- **Your assignment**: Under this line are the records; write out word for word the part that begins at the line containing "FAN pin SIG: B13 -> B6" and ends at the line containing "JOY pin VCC: GND -> VIN", and no more.

- **Extracted records**:
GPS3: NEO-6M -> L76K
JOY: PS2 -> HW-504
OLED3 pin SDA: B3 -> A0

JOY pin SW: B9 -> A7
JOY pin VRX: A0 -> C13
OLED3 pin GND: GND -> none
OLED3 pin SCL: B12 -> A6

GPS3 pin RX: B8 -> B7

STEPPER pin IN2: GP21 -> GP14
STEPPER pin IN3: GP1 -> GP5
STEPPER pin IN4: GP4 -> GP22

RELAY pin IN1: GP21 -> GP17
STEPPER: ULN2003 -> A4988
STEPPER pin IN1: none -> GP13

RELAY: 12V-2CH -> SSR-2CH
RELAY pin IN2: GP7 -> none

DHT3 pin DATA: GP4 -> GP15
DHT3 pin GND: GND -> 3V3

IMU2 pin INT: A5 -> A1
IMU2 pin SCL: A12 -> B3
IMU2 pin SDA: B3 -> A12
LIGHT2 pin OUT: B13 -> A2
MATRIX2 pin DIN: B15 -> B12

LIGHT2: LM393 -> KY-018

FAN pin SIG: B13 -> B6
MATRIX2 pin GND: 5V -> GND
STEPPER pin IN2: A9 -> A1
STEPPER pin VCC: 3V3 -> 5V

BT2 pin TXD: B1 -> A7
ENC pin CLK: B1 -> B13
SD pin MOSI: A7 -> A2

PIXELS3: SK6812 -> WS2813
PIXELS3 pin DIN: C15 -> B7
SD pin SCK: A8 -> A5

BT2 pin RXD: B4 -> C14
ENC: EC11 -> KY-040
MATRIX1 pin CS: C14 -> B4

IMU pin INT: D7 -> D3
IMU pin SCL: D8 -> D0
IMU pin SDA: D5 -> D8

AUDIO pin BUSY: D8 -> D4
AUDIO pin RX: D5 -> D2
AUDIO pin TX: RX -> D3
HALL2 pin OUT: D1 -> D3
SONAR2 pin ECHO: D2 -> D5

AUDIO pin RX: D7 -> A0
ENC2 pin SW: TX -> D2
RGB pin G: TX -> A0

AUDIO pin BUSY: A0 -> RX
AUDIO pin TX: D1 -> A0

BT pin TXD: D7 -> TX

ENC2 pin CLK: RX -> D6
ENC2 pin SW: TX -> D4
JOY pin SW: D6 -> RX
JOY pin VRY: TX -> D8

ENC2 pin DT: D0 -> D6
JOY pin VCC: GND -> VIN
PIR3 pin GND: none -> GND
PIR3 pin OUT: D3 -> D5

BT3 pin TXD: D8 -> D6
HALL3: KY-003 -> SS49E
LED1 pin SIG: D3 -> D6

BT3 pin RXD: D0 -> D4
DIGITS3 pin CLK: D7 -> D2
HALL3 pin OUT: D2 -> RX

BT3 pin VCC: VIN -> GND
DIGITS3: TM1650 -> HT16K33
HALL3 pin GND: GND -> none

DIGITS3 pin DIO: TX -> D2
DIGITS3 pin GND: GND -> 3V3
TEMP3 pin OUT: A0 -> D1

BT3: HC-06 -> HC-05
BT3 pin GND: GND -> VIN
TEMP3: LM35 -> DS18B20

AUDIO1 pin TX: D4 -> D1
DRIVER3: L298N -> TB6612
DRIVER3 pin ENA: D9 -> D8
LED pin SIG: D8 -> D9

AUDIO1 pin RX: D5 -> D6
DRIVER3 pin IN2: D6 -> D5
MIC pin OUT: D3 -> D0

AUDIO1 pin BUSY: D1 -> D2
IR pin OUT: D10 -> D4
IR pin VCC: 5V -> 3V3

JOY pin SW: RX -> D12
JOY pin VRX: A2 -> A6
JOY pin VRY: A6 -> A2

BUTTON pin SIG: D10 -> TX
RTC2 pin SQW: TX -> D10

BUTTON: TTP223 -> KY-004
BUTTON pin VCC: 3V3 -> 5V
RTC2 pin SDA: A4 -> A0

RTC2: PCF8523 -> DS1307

- **Result for this task**:
FAN pin SIG: B13 -> B6
MATRIX2 pin GND: 5V -> GND
STEPPER pin IN2: A9 -> A1
STEPPER pin VCC: 3V3 -> 5V

BT2 pin TXD: B1 -> A7
ENC pin CLK: B1 -> B13
SD pin MOSI: A7 -> A2

PIXELS3: SK6812 -> WS2813
PIXELS3 pin DIN: C15 -> B7
SD pin SCK: A8 -> A5

BT2 pin RXD: B4 -> C14
ENC: EC11 -> KY-040
MATRIX1 pin CS: C14 -> B4

IMU pin INT: D7 -> D3
IMU pin SCL: D8 -> D0
IMU pin SDA: D5 -> D8

AUDIO pin BUSY: D8 -> D4
AUDIO pin RX: D5 -> D2
AUDIO pin TX: RX -> D3
HALL2 pin OUT: D1 -> D3
SONAR2 pin ECHO: D2 -> D5

AUDIO pin RX: D7 -> A0
ENC2 pin SW: TX -> D2
RGB pin G: TX -> A0

AUDIO pin BUSY: A0 -> RX
AUDIO pin TX: D1 -> A0

BT pin TXD: D7 -> TX

ENC2 pin CLK: RX -> D6
ENC2 pin SW: TX -> D4
JOY pin SW: D6 -> RX
JOY pin VRY: TX -> D8

ENC2 pin DT: D0 -> D6
JOY pin VCC: GND -> VIN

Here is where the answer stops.